:: Exercise goal ::
Give an exact copy of the data that follows, but none of its pictures.

:: Data segment ::
- - - - - - -

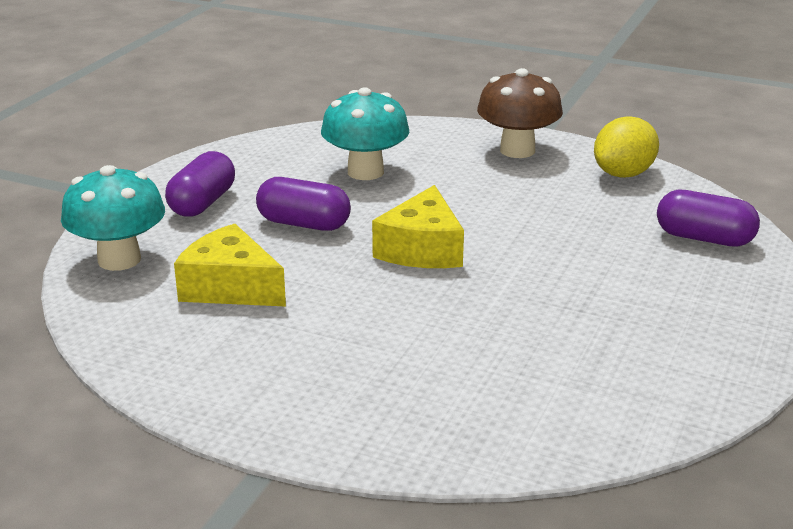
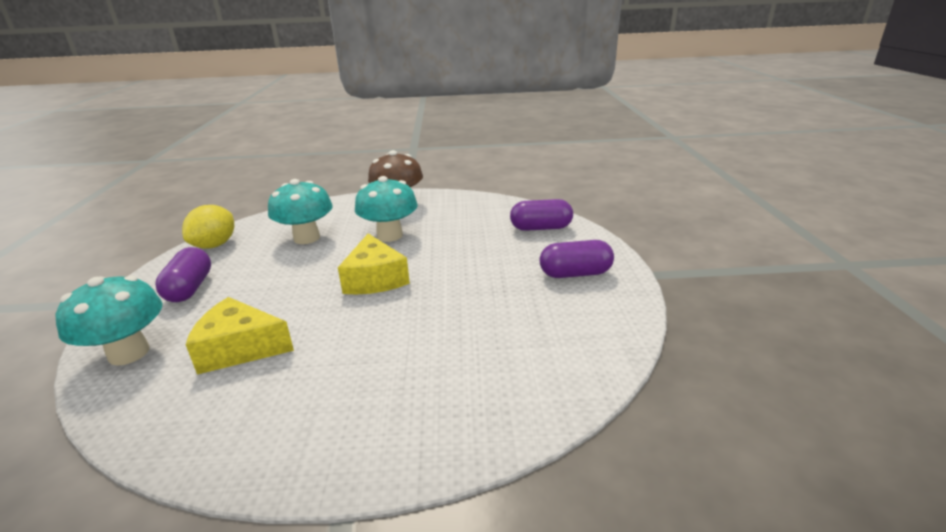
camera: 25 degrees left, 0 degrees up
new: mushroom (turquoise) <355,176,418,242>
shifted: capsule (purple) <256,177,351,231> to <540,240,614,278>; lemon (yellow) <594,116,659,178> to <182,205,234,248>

- - - - - - -

:: Exercise response ::
camera: 25 degrees left, 0 degrees up
new: mushroom (turquoise) <355,176,418,242>
shifted: capsule (purple) <256,177,351,231> to <540,240,614,278>; lemon (yellow) <594,116,659,178> to <182,205,234,248>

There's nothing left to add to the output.